(What the task requires): The answer must give back every line of the data exactly, with no pictures.

(Information given):
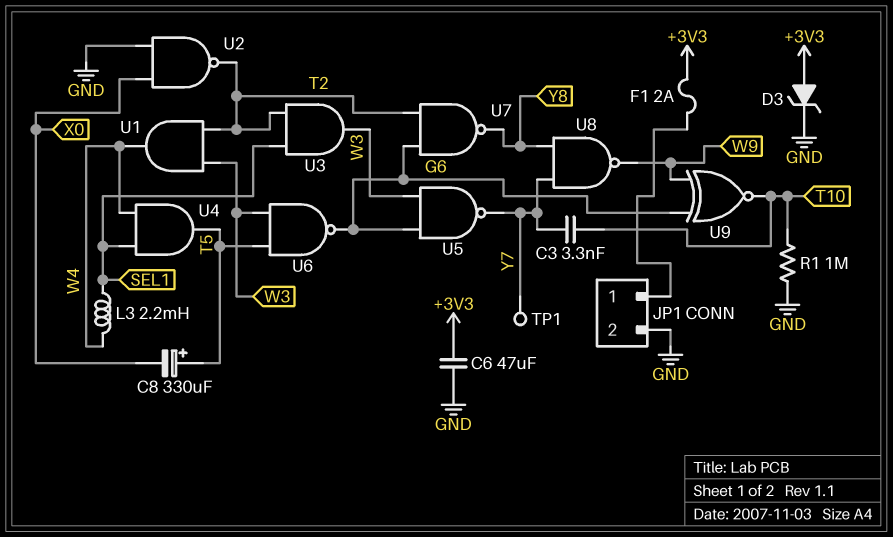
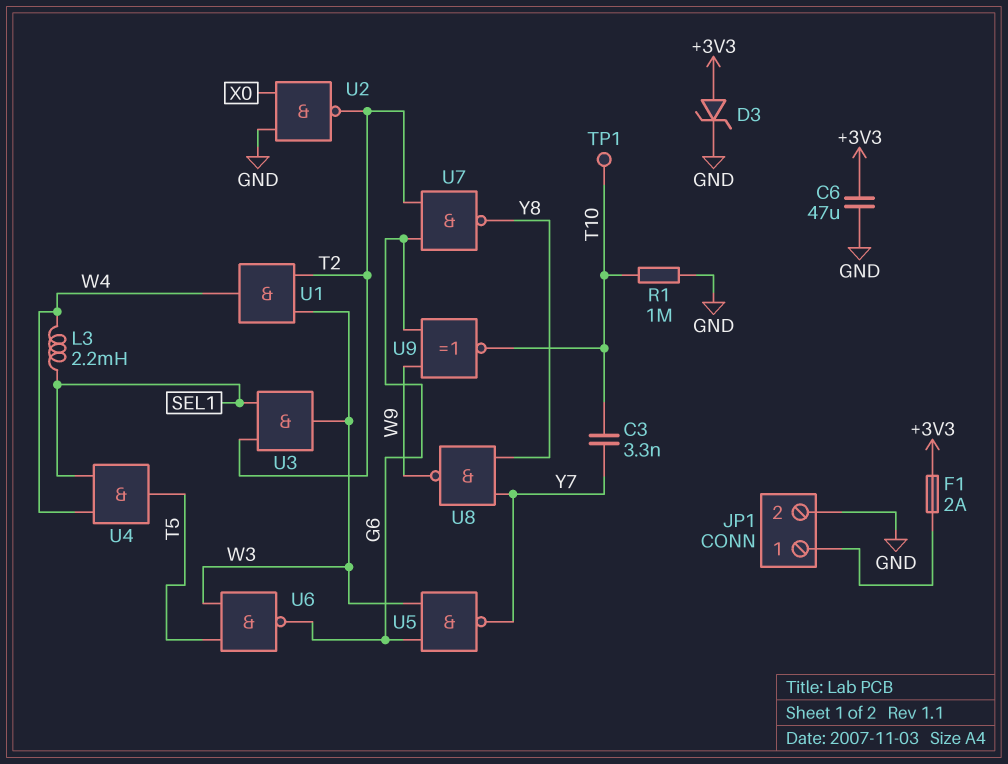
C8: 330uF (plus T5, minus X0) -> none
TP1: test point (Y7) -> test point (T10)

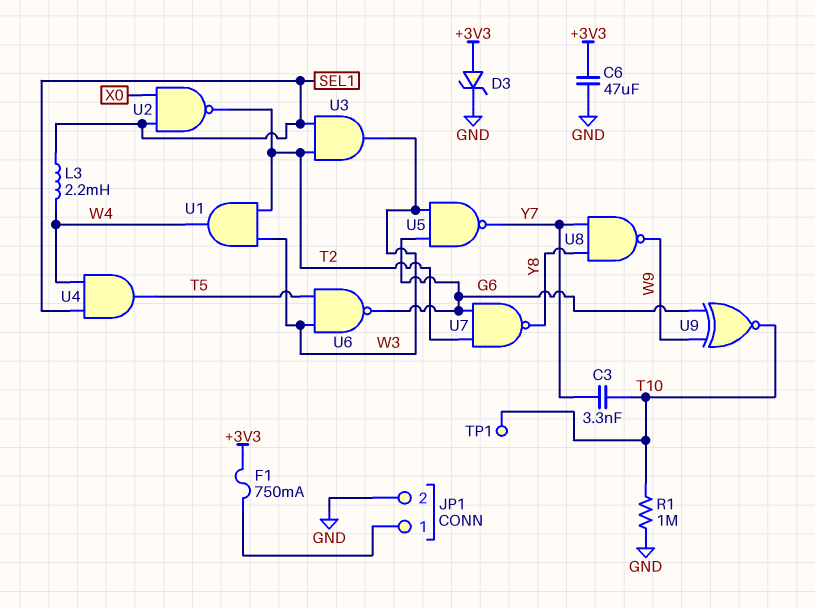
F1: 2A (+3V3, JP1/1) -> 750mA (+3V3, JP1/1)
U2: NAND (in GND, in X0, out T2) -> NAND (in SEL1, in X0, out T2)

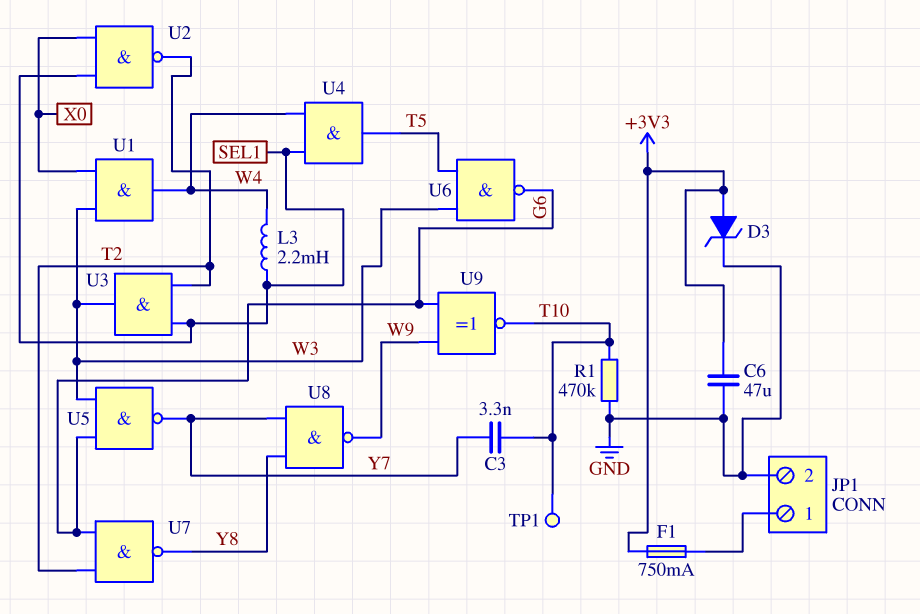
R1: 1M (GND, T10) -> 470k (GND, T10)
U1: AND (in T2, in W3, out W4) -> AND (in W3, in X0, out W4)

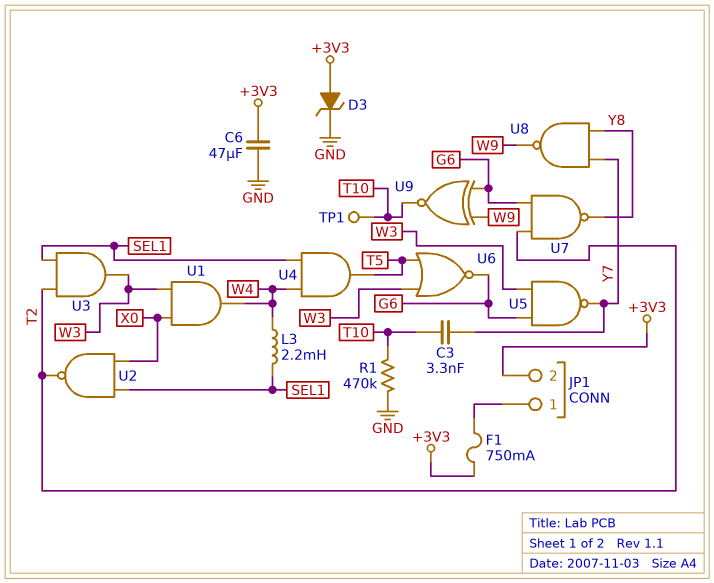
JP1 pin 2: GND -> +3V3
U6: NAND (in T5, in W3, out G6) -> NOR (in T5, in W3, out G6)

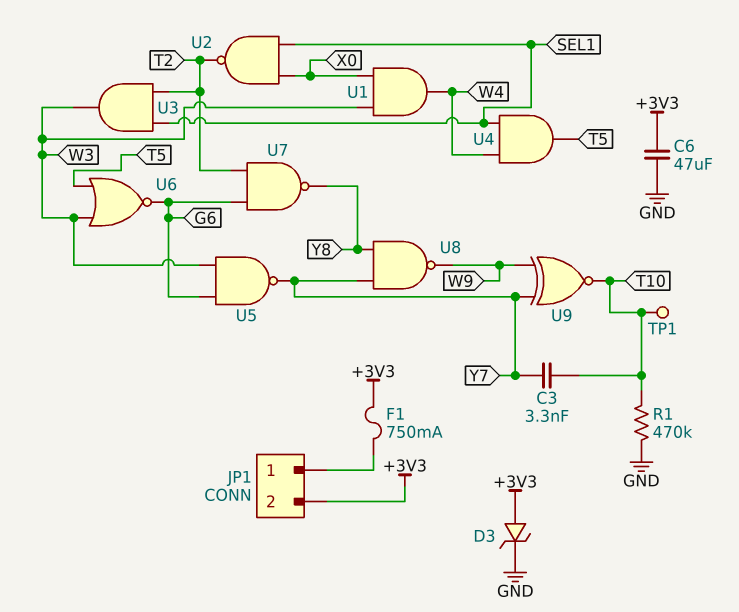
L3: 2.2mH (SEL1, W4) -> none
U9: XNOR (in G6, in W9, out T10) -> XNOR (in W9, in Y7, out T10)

(Expected answer):
C8: 330uF (plus T5, minus X0) -> none
TP1: test point (Y7) -> test point (T10)

F1: 2A (+3V3, JP1/1) -> 750mA (+3V3, JP1/1)
U2: NAND (in GND, in X0, out T2) -> NAND (in SEL1, in X0, out T2)

R1: 1M (GND, T10) -> 470k (GND, T10)
U1: AND (in T2, in W3, out W4) -> AND (in W3, in X0, out W4)

JP1 pin 2: GND -> +3V3
U6: NAND (in T5, in W3, out G6) -> NOR (in T5, in W3, out G6)

L3: 2.2mH (SEL1, W4) -> none
U9: XNOR (in G6, in W9, out T10) -> XNOR (in W9, in Y7, out T10)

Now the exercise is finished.